(EXERCISE INPUTS begins)
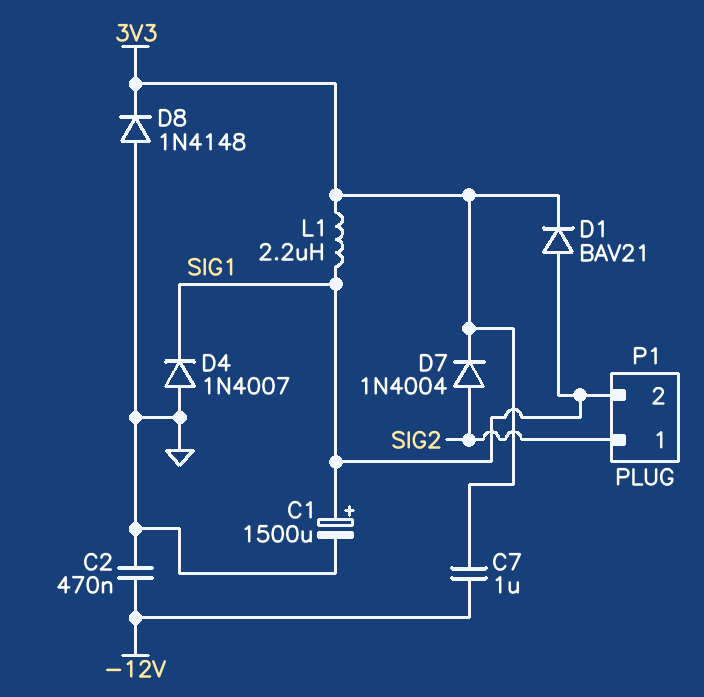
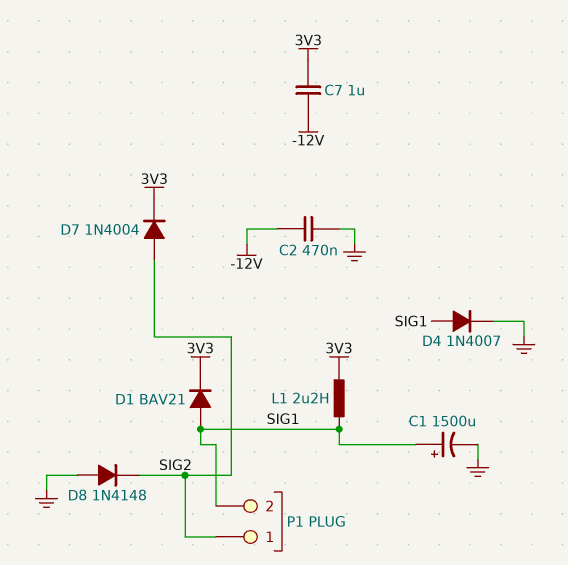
D4: diode 1N4007 (A GND, K SIG1) -> diode 1N4007 (A SIG1, K GND)
D8: diode 1N4148 (A GND, K 3V3) -> diode 1N4148 (A GND, K SIG2)

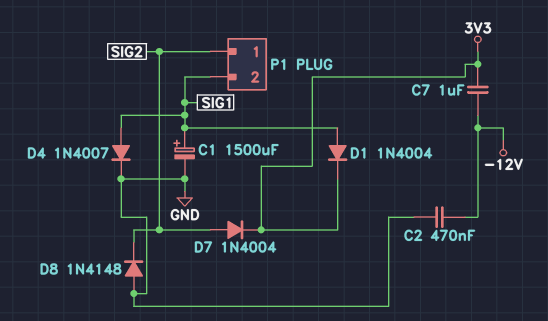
D1: diode BAV21 (A SIG1, K 3V3) -> diode 1N4004 (A SIG1, K 3V3)
L1: 2.2uH (3V3, SIG1) -> none

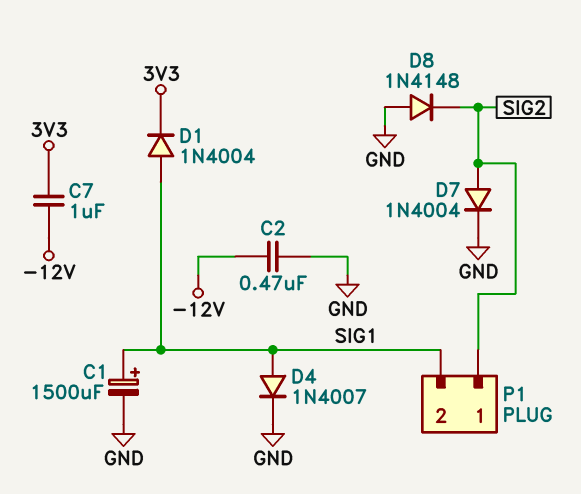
D7: diode 1N4004 (A SIG2, K 3V3) -> diode 1N4004 (A SIG2, K GND)

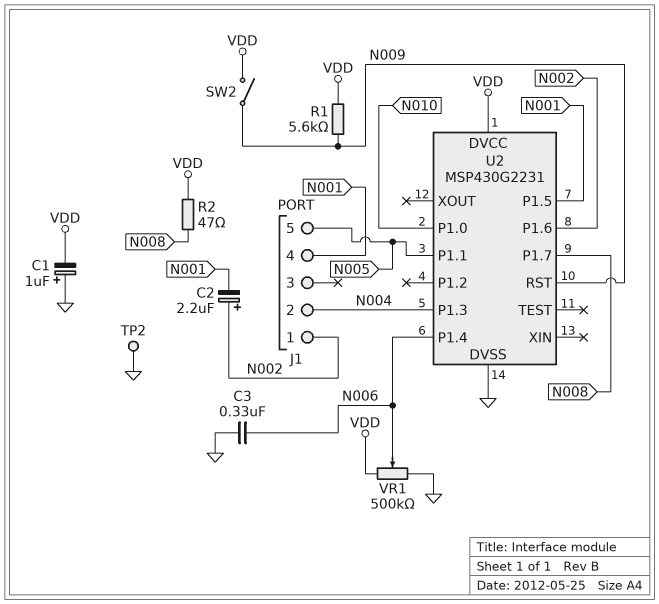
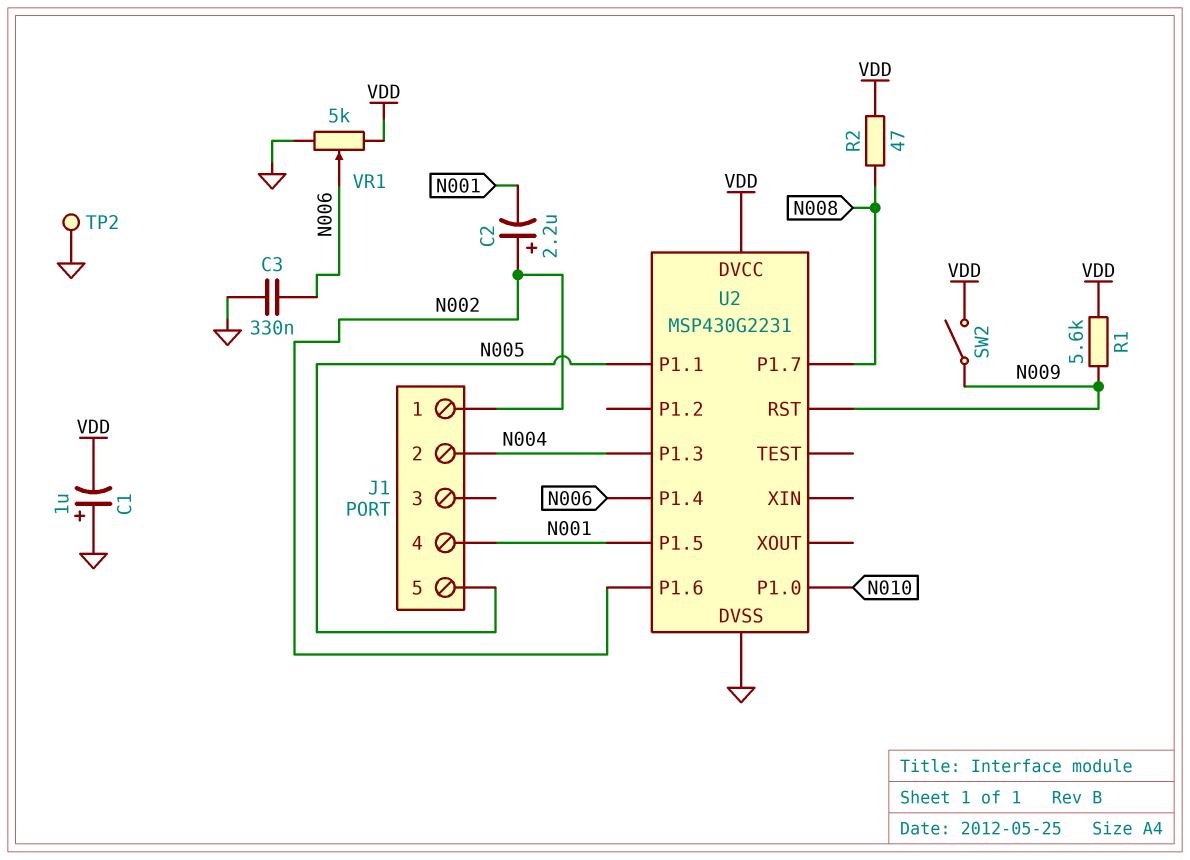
VR1: 500k (GND, VDD, wiper N006) -> 5k (GND, VDD, wiper N006)

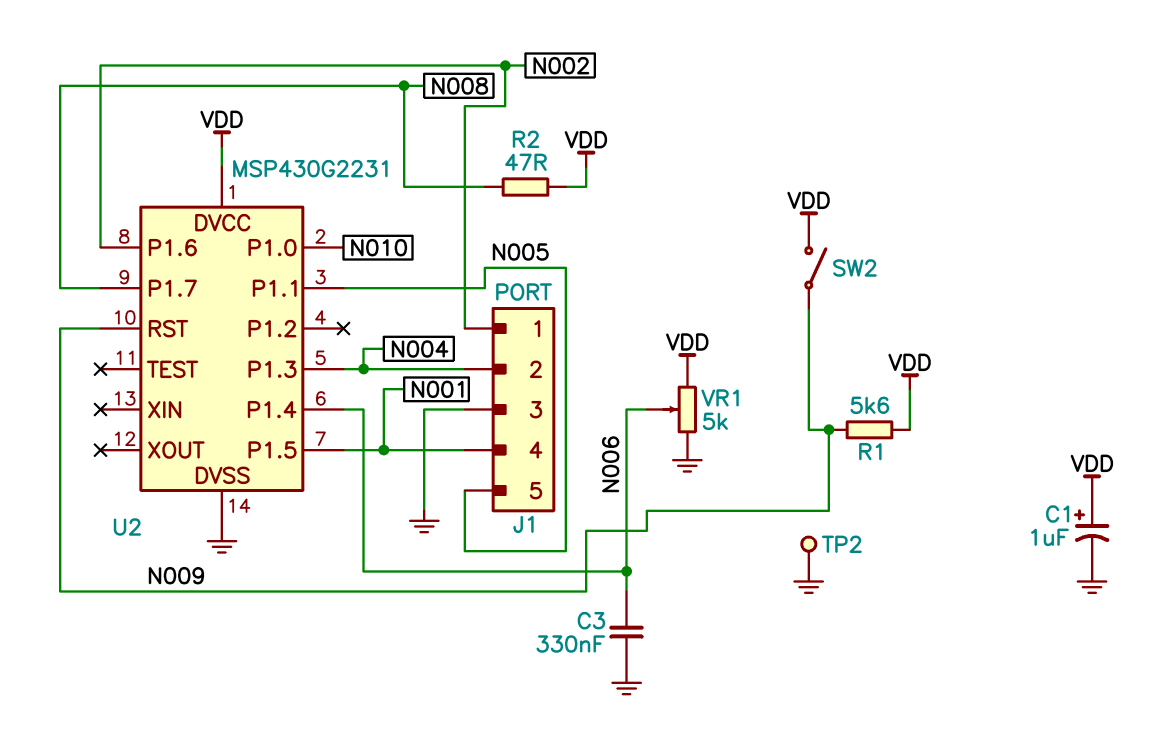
C1: 1uF (plus GND, minus VDD) -> 1uF (plus VDD, minus GND)
C2: 2.2uF (plus N002, minus N001) -> none
J1 pin 3: none -> GND

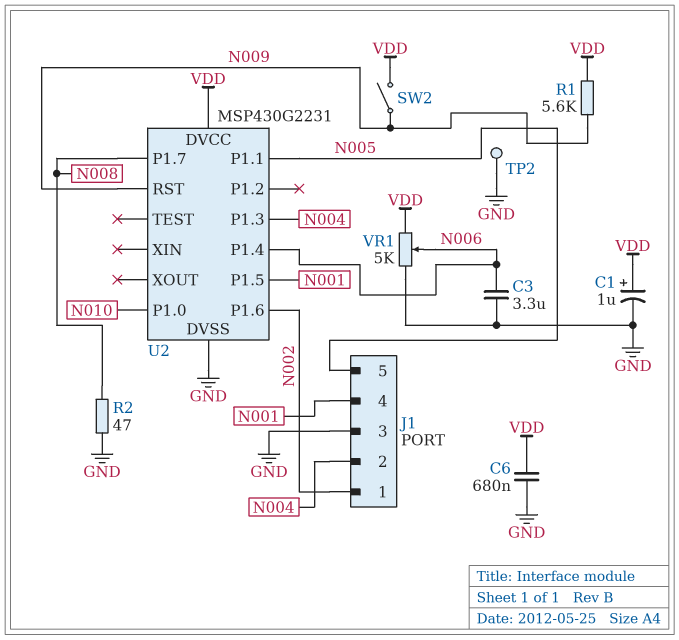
C3: 330nF (GND, N006) -> 3.3uF (GND, N006)
C6: none -> 680nF (GND, VDD)
R2: 47 (N008, VDD) -> 47 (GND, N008)

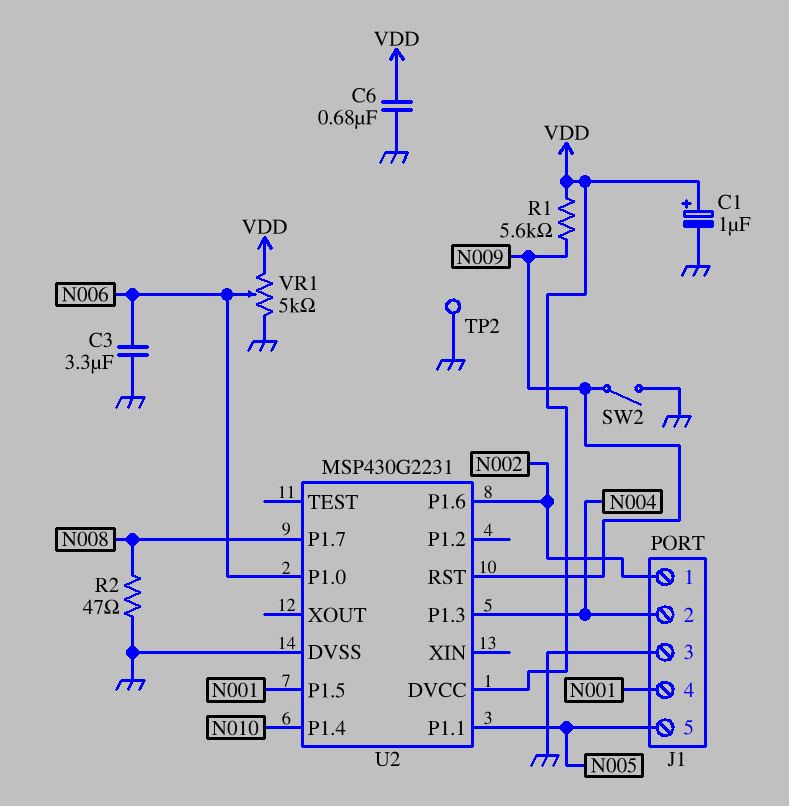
SW2: switch (N009, VDD) -> switch (GND, N009)
U2 pin P1.0: N010 -> N006
U2 pin P1.4: N006 -> N010

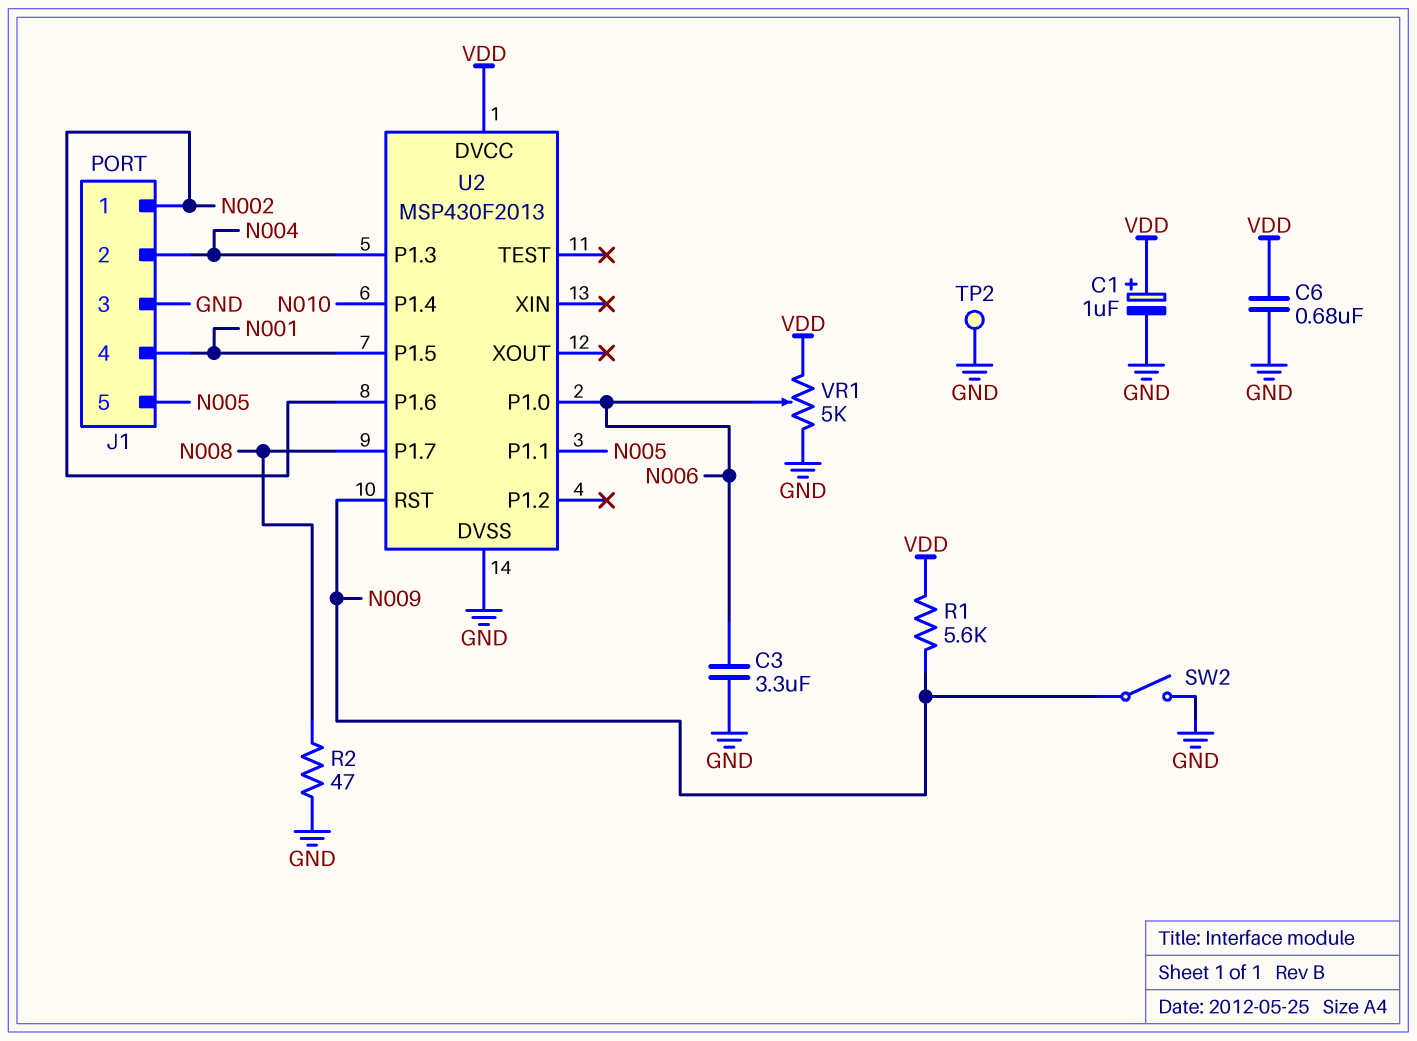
U2: MSP430G2231 -> MSP430F2013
(EXERCISE INPUTS ends)
TASK TO COMPLETE –
From the line with "C3: 330nF (GND, N006) -> 3.3uF (GND, N006)" down to the final line of the entries above, repeat each line exactly; omit the pictures.

SOLVED EXERCISE –
C3: 330nF (GND, N006) -> 3.3uF (GND, N006)
C6: none -> 680nF (GND, VDD)
R2: 47 (N008, VDD) -> 47 (GND, N008)

SW2: switch (N009, VDD) -> switch (GND, N009)
U2 pin P1.0: N010 -> N006
U2 pin P1.4: N006 -> N010

U2: MSP430G2231 -> MSP430F2013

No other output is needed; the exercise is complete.